* **Source information**
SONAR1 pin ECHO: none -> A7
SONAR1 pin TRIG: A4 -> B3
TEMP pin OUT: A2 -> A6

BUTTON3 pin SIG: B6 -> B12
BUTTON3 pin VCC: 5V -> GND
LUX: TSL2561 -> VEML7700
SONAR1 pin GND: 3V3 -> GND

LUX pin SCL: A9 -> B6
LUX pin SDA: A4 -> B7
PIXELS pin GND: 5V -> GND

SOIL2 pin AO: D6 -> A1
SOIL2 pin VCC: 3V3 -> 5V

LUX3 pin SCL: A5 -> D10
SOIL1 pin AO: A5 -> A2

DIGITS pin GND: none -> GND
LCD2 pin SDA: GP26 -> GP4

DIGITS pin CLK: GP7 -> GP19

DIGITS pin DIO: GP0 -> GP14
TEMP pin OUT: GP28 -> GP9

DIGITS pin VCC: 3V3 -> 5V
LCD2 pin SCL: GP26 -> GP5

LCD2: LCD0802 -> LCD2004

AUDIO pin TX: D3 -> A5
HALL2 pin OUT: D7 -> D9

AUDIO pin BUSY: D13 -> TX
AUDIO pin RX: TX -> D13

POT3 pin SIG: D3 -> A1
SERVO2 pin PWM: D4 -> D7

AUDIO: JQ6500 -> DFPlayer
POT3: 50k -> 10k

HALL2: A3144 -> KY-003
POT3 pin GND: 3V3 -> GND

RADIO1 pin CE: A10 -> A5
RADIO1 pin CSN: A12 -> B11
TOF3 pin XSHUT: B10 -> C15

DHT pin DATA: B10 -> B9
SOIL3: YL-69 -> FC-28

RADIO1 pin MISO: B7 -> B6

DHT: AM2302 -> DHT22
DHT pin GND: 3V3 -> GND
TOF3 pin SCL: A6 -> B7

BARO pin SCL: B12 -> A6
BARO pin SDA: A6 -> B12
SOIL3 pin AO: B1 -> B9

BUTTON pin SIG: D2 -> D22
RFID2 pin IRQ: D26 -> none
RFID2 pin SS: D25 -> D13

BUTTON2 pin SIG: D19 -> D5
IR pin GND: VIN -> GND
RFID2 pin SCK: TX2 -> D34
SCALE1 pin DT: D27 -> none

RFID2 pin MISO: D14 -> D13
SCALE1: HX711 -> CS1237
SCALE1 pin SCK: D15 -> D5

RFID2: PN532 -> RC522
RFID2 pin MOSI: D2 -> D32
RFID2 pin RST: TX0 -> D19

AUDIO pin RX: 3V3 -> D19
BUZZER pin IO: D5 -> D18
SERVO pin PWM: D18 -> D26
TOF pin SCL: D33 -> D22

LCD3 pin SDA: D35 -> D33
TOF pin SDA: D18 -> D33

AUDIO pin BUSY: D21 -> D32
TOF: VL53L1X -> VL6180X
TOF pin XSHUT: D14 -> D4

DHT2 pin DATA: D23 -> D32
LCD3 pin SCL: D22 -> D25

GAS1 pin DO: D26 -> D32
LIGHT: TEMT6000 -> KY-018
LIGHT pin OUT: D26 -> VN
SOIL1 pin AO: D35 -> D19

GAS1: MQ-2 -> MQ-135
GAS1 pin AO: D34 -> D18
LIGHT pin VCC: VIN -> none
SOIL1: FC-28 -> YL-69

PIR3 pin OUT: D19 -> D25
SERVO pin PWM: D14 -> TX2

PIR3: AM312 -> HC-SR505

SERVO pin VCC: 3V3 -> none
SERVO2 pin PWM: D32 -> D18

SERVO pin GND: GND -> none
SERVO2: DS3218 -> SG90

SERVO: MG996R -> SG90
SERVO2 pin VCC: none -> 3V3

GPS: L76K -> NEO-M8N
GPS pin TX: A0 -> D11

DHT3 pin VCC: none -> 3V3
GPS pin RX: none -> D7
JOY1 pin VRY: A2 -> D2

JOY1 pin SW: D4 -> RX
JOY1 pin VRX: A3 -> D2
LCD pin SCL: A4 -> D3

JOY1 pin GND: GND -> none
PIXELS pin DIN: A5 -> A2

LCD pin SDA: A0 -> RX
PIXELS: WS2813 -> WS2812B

* **Work to be completed**
Could you restate word for word the lines above from the one containing "RFID2 pin IRQ: D26 -> none" through the one containing "AUDIO pin BUSY: D21 -> D32", both included, and nothing else?

* **Solution for this exercise**
RFID2 pin IRQ: D26 -> none
RFID2 pin SS: D25 -> D13

BUTTON2 pin SIG: D19 -> D5
IR pin GND: VIN -> GND
RFID2 pin SCK: TX2 -> D34
SCALE1 pin DT: D27 -> none

RFID2 pin MISO: D14 -> D13
SCALE1: HX711 -> CS1237
SCALE1 pin SCK: D15 -> D5

RFID2: PN532 -> RC522
RFID2 pin MOSI: D2 -> D32
RFID2 pin RST: TX0 -> D19

AUDIO pin RX: 3V3 -> D19
BUZZER pin IO: D5 -> D18
SERVO pin PWM: D18 -> D26
TOF pin SCL: D33 -> D22

LCD3 pin SDA: D35 -> D33
TOF pin SDA: D18 -> D33

AUDIO pin BUSY: D21 -> D32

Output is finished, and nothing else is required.